-- Set task --
Write the data out again in full, with no departure from the original.

* * * * * * * * *

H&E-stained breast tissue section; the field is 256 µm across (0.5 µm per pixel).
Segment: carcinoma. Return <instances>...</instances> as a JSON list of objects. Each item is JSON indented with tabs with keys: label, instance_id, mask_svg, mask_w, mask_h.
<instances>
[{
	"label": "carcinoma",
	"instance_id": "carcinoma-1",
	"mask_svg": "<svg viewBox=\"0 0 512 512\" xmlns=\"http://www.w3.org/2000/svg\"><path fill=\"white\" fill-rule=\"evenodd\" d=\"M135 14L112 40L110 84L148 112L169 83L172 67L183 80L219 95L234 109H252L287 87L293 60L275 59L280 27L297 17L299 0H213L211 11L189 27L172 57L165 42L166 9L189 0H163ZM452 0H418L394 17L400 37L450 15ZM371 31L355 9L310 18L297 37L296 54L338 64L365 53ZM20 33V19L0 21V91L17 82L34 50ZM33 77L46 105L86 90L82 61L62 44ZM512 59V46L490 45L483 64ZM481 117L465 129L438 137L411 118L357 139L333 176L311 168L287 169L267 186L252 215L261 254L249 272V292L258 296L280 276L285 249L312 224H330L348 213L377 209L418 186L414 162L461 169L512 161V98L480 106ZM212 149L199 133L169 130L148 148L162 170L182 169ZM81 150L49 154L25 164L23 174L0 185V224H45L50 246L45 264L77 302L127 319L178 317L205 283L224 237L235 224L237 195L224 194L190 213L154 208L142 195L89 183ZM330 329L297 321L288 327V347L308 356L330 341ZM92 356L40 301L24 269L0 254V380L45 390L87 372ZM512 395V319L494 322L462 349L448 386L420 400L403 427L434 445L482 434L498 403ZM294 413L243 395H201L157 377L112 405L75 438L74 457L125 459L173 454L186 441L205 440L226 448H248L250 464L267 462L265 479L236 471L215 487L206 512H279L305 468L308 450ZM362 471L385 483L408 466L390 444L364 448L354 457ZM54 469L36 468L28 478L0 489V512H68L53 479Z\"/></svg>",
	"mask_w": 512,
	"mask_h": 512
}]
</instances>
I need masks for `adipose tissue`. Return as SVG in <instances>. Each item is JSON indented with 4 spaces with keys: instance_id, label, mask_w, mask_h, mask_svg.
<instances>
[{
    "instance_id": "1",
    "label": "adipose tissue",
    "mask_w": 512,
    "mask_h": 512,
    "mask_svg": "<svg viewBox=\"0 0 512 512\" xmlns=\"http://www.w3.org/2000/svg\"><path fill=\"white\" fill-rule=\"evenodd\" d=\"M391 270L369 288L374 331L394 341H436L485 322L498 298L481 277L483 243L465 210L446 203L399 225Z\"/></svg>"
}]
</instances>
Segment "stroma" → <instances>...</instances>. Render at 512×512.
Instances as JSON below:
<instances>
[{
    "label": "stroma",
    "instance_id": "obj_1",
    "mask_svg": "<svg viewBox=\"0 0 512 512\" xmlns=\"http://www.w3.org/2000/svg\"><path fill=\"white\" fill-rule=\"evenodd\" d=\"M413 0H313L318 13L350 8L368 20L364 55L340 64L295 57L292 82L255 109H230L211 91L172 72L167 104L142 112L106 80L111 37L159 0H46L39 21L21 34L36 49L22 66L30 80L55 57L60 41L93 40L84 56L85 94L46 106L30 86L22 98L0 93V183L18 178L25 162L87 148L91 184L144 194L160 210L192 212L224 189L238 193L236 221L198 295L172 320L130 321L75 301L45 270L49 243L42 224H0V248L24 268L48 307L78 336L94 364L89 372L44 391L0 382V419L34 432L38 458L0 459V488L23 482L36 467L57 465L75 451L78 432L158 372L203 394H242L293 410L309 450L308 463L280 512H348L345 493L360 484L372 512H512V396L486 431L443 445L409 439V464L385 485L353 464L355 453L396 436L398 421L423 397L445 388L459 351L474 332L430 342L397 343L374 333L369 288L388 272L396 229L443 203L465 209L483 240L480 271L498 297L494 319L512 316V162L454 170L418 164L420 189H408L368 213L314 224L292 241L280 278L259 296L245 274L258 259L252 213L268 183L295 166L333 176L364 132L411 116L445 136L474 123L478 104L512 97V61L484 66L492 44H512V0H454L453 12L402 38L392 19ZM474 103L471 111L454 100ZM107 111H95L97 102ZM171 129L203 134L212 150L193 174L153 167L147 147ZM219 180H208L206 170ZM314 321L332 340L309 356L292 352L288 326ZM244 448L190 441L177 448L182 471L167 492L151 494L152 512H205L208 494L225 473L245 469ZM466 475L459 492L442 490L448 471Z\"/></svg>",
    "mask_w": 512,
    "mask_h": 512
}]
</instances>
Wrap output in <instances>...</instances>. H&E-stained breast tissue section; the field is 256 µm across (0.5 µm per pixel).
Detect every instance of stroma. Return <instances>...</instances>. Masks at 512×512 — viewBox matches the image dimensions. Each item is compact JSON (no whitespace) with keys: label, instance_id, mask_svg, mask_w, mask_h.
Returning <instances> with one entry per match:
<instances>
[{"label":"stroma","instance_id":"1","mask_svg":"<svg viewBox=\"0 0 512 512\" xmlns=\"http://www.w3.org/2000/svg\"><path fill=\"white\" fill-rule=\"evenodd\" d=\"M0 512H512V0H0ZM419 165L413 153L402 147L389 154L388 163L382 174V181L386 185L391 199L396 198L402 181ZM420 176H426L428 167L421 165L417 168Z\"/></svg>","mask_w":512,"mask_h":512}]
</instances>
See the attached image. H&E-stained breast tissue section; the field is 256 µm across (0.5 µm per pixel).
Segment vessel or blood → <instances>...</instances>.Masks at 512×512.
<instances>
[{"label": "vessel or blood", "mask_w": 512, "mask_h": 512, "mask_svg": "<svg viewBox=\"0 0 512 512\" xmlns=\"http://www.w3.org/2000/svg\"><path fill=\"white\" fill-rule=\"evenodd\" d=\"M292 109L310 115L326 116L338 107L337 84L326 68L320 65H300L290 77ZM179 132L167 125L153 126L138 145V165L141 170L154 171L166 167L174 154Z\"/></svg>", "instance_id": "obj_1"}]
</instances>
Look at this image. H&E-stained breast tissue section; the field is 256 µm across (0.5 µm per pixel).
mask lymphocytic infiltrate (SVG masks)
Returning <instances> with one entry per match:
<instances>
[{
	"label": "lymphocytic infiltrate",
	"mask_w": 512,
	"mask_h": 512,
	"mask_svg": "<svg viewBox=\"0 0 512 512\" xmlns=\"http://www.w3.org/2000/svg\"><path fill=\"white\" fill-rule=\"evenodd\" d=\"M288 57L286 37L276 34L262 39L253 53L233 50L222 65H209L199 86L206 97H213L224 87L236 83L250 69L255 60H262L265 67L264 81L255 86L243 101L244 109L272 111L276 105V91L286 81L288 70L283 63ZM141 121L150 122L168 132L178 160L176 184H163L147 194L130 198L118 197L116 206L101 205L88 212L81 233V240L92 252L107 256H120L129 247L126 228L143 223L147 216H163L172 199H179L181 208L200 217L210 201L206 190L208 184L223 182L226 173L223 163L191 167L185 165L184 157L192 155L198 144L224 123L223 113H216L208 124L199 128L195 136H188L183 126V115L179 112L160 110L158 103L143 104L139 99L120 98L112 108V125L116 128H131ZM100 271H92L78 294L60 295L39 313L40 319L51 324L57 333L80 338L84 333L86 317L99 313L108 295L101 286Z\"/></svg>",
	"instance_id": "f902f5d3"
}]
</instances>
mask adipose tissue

* * * * * * * * *

-- Result of this task --
H&E-stained breast tissue section; the field is 256 µm across (0.5 µm per pixel).
Segment: carcinoma. Return <instances>...</instances> as a JSON list of objects. Each item is JSON indented with tabs with keys: label, instance_id, mask_svg, mask_w, mask_h.
<instances>
[{
	"label": "carcinoma",
	"instance_id": "carcinoma-1",
	"mask_svg": "<svg viewBox=\"0 0 512 512\" xmlns=\"http://www.w3.org/2000/svg\"><path fill=\"white\" fill-rule=\"evenodd\" d=\"M135 14L112 40L110 84L148 112L169 83L172 67L183 80L219 95L234 109H252L287 87L293 60L275 59L280 27L297 17L299 0H213L211 11L189 27L172 57L165 42L166 9L189 0H163ZM452 0H418L394 17L400 37L450 15ZM371 31L355 9L310 18L297 37L296 54L338 64L365 53ZM20 33V19L0 21V91L17 82L34 50ZM33 77L46 105L86 90L82 61L62 44ZM512 59V46L490 45L483 64ZM481 117L465 129L438 137L411 118L357 139L333 176L311 168L287 169L267 186L252 215L261 254L249 272V292L258 296L280 276L285 249L312 224H330L348 213L377 209L418 186L414 162L461 169L512 161V98L480 106ZM212 149L199 133L169 130L148 148L162 170L182 169ZM81 150L49 154L25 164L23 174L0 185V224H45L50 246L45 264L77 302L127 319L178 317L205 283L224 237L235 224L237 195L224 194L190 213L154 208L142 195L89 183ZM330 329L297 321L288 327V347L308 356L330 341ZM92 356L40 301L24 269L0 254V380L45 390L87 372ZM512 395V319L494 322L462 349L448 386L420 400L403 427L434 445L482 434L498 403ZM294 413L243 395H201L157 377L112 405L75 438L74 457L125 459L173 454L186 441L205 440L226 448H248L250 464L267 462L265 479L236 471L215 487L206 512H279L305 468L308 450ZM362 471L385 483L408 466L390 444L364 448L354 457ZM54 469L36 468L28 478L0 489V512H68L53 479Z\"/></svg>",
	"mask_w": 512,
	"mask_h": 512
}]
</instances>
I need masks for `adipose tissue`. Return as SVG in <instances>. Each item is JSON indented with 4 spaces with keys: instance_id, label, mask_w, mask_h, mask_svg.
<instances>
[{
    "instance_id": "1",
    "label": "adipose tissue",
    "mask_w": 512,
    "mask_h": 512,
    "mask_svg": "<svg viewBox=\"0 0 512 512\" xmlns=\"http://www.w3.org/2000/svg\"><path fill=\"white\" fill-rule=\"evenodd\" d=\"M391 270L369 288L374 331L394 341H436L485 322L498 298L481 277L483 243L465 210L446 203L399 225Z\"/></svg>"
}]
</instances>
Segment "stroma" → <instances>...</instances>. Render at 512×512.
Instances as JSON below:
<instances>
[{
    "label": "stroma",
    "instance_id": "obj_1",
    "mask_svg": "<svg viewBox=\"0 0 512 512\" xmlns=\"http://www.w3.org/2000/svg\"><path fill=\"white\" fill-rule=\"evenodd\" d=\"M413 0H313L318 13L350 8L368 20L364 55L340 64L295 57L292 82L255 109H230L211 91L172 72L167 104L142 112L106 80L111 37L159 0H46L39 21L21 34L36 49L22 66L30 80L55 57L60 41L93 40L84 56L85 94L46 106L30 86L22 98L0 93V183L18 178L25 162L87 148L91 184L144 194L160 210L192 212L224 189L238 193L236 221L198 295L172 320L130 321L75 301L45 270L49 243L42 224H0V248L24 268L48 307L78 336L94 364L89 372L44 391L0 382V419L34 432L38 458L0 459V488L23 482L36 467L57 465L75 451L78 432L158 372L203 394H242L293 410L309 450L308 463L280 512H348L345 493L360 484L372 512H512V396L486 431L443 445L409 439V464L385 485L353 464L355 453L396 436L398 421L423 397L445 388L459 351L474 332L430 342L397 343L374 333L369 288L388 272L396 229L443 203L465 209L483 240L480 271L498 297L494 319L512 316V162L454 170L418 164L420 189H408L368 213L314 224L292 241L280 278L259 296L245 274L258 259L252 213L268 183L295 166L333 176L364 132L411 116L445 136L474 123L478 104L512 97V61L484 66L492 44H512V0H454L453 12L402 38L392 19ZM474 103L471 111L454 100ZM107 111H95L97 102ZM171 129L203 134L212 150L193 174L153 167L147 147ZM219 180H208L206 170ZM314 321L332 340L309 356L292 352L288 326ZM244 448L190 441L177 448L182 471L167 492L151 494L152 512H205L208 494L225 473L245 469ZM466 475L459 492L442 490L448 471Z\"/></svg>",
    "mask_w": 512,
    "mask_h": 512
}]
</instances>
Wrap output in <instances>...</instances>. H&E-stained breast tissue section; the field is 256 µm across (0.5 µm per pixel).
Detect every instance of stroma. Return <instances>...</instances>. Masks at 512×512 — viewBox matches the image dimensions. Each item is compact JSON (no whitespace) with keys: label, instance_id, mask_svg, mask_w, mask_h.
Returning <instances> with one entry per match:
<instances>
[{"label":"stroma","instance_id":"1","mask_svg":"<svg viewBox=\"0 0 512 512\" xmlns=\"http://www.w3.org/2000/svg\"><path fill=\"white\" fill-rule=\"evenodd\" d=\"M0 512H512V0H0ZM419 165L413 153L402 147L389 154L388 163L382 174V181L386 185L391 199L396 198L402 181ZM420 176H426L428 167L421 165L417 168Z\"/></svg>","mask_w":512,"mask_h":512}]
</instances>
See the attached image. H&E-stained breast tissue section; the field is 256 µm across (0.5 µm per pixel).
Segment vessel or blood → <instances>...</instances>.Masks at 512×512.
<instances>
[{"label": "vessel or blood", "mask_w": 512, "mask_h": 512, "mask_svg": "<svg viewBox=\"0 0 512 512\" xmlns=\"http://www.w3.org/2000/svg\"><path fill=\"white\" fill-rule=\"evenodd\" d=\"M292 109L310 115L326 116L338 107L337 84L326 68L320 65H300L290 77ZM179 132L167 125L153 126L138 145V165L141 170L154 171L166 167L174 154Z\"/></svg>", "instance_id": "obj_1"}]
</instances>
Look at this image. H&E-stained breast tissue section; the field is 256 µm across (0.5 µm per pixel).
mask lymphocytic infiltrate (SVG masks)
Returning <instances> with one entry per match:
<instances>
[{
	"label": "lymphocytic infiltrate",
	"mask_w": 512,
	"mask_h": 512,
	"mask_svg": "<svg viewBox=\"0 0 512 512\" xmlns=\"http://www.w3.org/2000/svg\"><path fill=\"white\" fill-rule=\"evenodd\" d=\"M288 57L286 37L276 34L262 39L253 53L233 50L222 65H209L199 86L206 97H213L224 87L236 83L250 69L255 60H262L265 67L264 81L255 86L243 101L244 109L272 111L276 105V91L286 81L288 70L283 63ZM141 121L150 122L168 132L178 160L176 184H163L147 194L130 198L118 197L116 206L101 205L88 212L81 233V240L92 252L107 256H120L129 247L126 228L143 223L147 216H163L172 199H179L181 208L200 217L210 201L206 190L208 184L223 182L226 173L223 163L191 167L185 165L184 157L192 155L198 144L224 123L223 113H216L208 124L199 128L195 136H188L183 126V115L179 112L160 110L158 103L143 104L139 99L120 98L112 108V125L116 128H131ZM100 271H92L78 294L60 295L39 313L40 319L51 324L57 333L80 338L84 333L86 317L99 313L108 295L101 286Z\"/></svg>",
	"instance_id": "f902f5d3"
}]
</instances>
mask adipose tissue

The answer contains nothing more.